- Opening Delimiter -

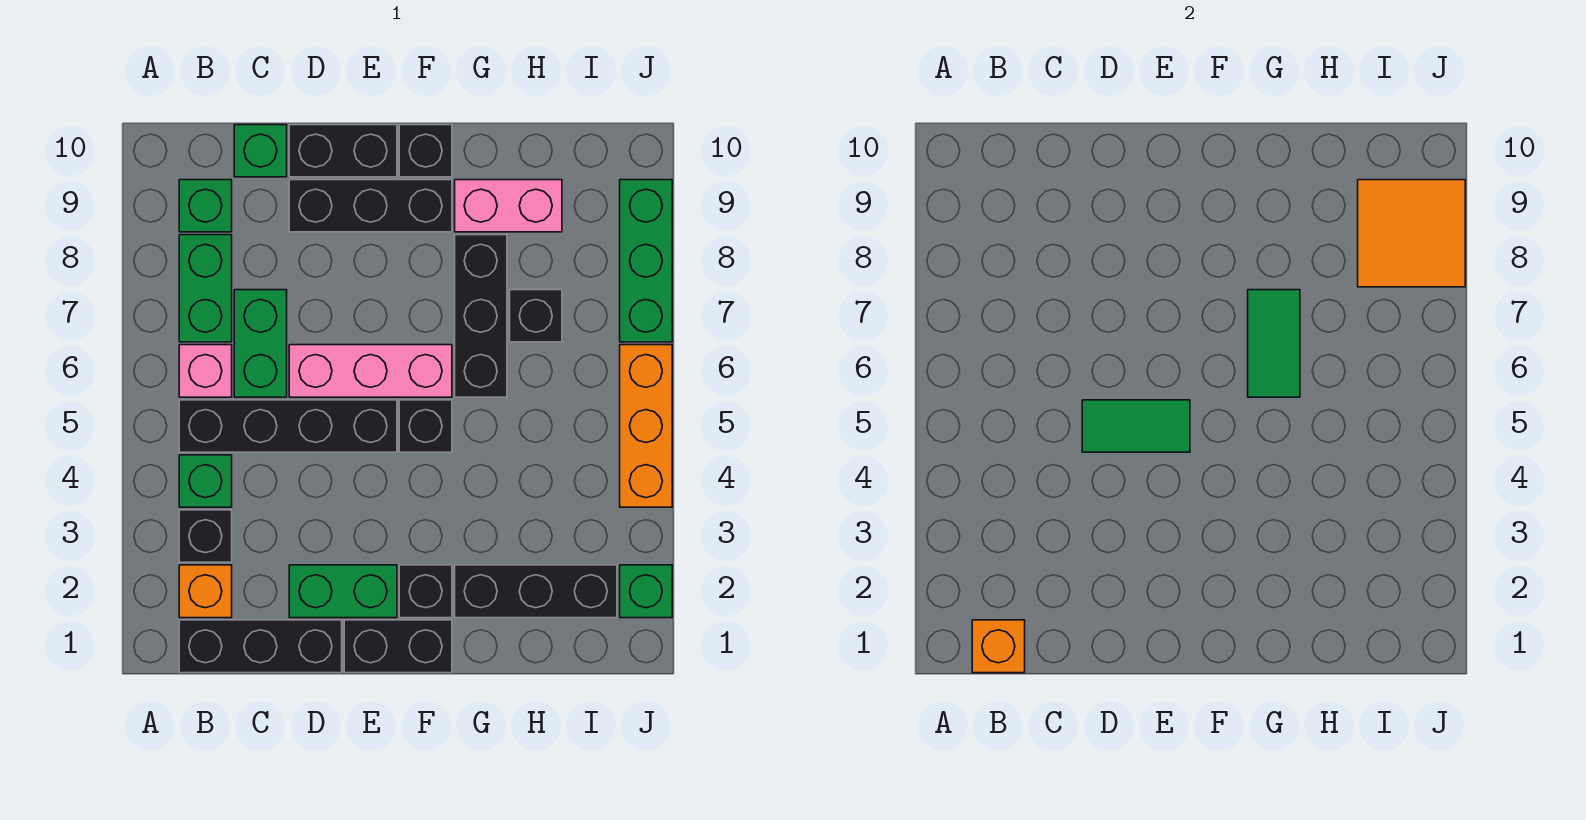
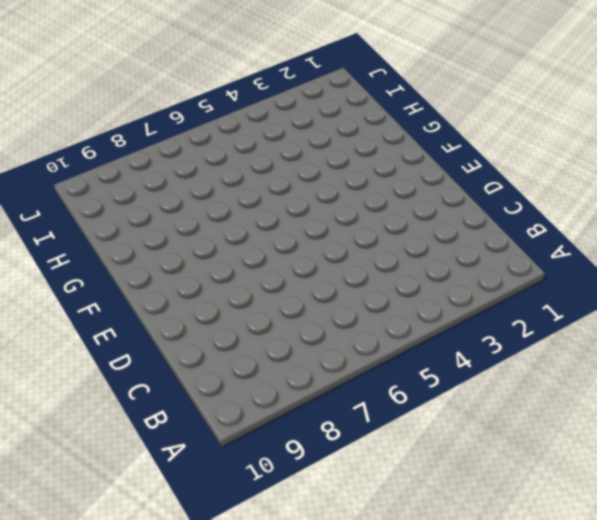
none -> black brick B1:D1 level 1
none -> orange brick B2 level 1
none -> black brick B3 level 1

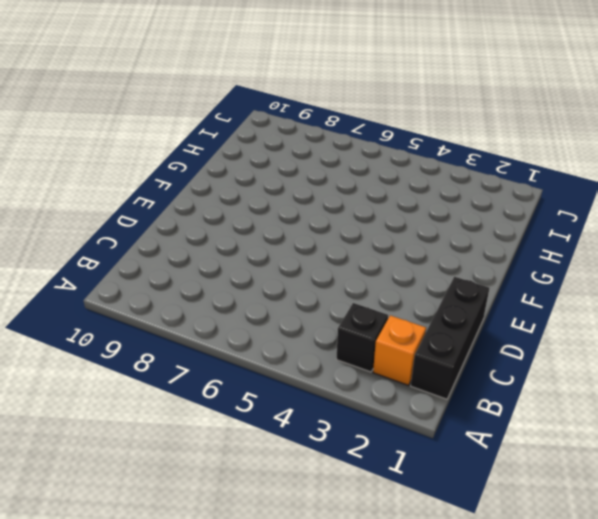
none -> green brick B4 level 1
none -> black brick B5:E5 level 1
none -> pink brick B6 level 1

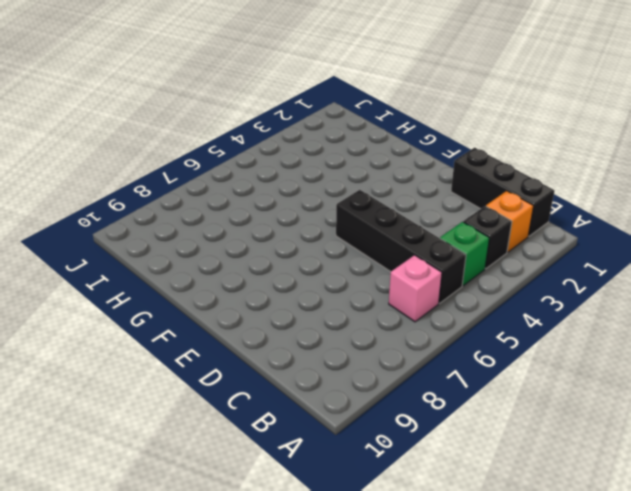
none -> green brick B7:B8 level 1
none -> green brick B9 level 1
none -> green brick C6:C7 level 1

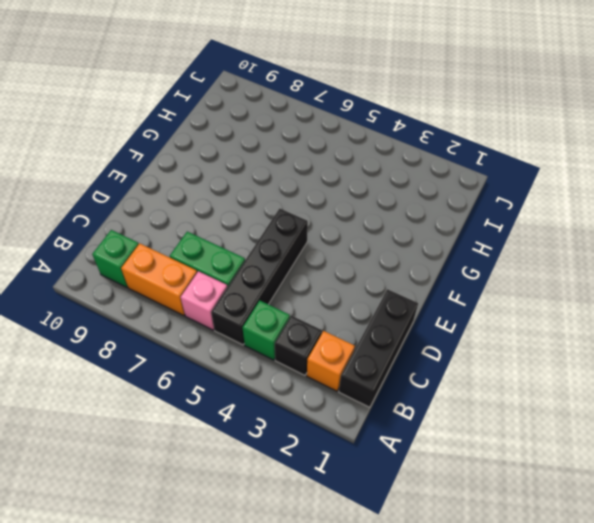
orange brick B7:B8 level 1 -> green brick B7:B8 level 1
none -> green brick C10 level 1
none -> green brick D2:E2 level 1
none -> pink brick D6:F6 level 1

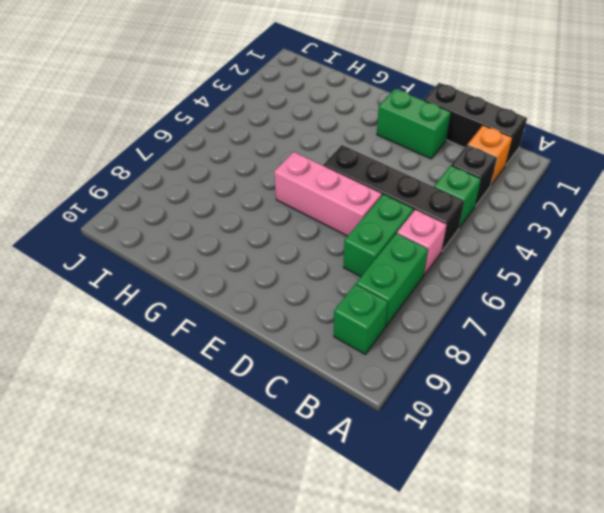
none -> green brick C10 level 1
none -> black brick D9:F9 level 1
none -> black brick D10:E10 level 1

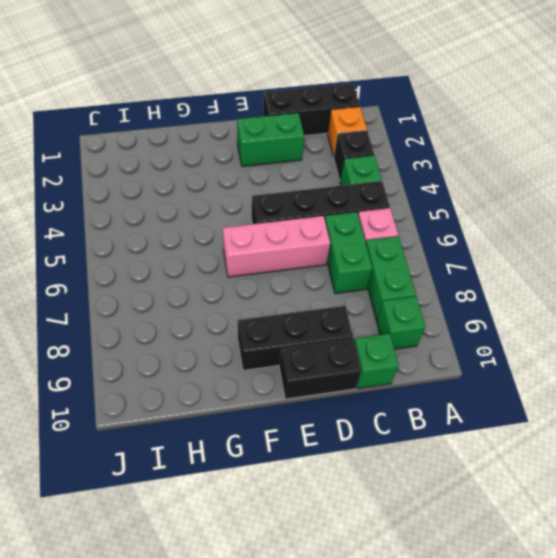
none -> black brick E1:F1 level 1
none -> black brick F2 level 1
none -> black brick F5 level 1

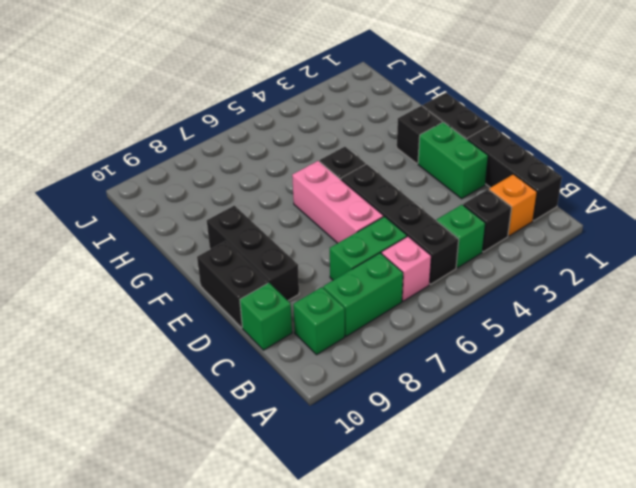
none -> black brick F10 level 1
none -> black brick G2:I2 level 1
none -> black brick G6:G8 level 1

- Closing Delimiter -

* **What to produce**: Throughout the data above, report every line that contains the string "green".

* **Answer to this task**:
none -> green brick B4 level 1
none -> green brick B7:B8 level 1
none -> green brick B9 level 1
none -> green brick C6:C7 level 1
orange brick B7:B8 level 1 -> green brick B7:B8 level 1
none -> green brick C10 level 1
none -> green brick D2:E2 level 1
none -> green brick C10 level 1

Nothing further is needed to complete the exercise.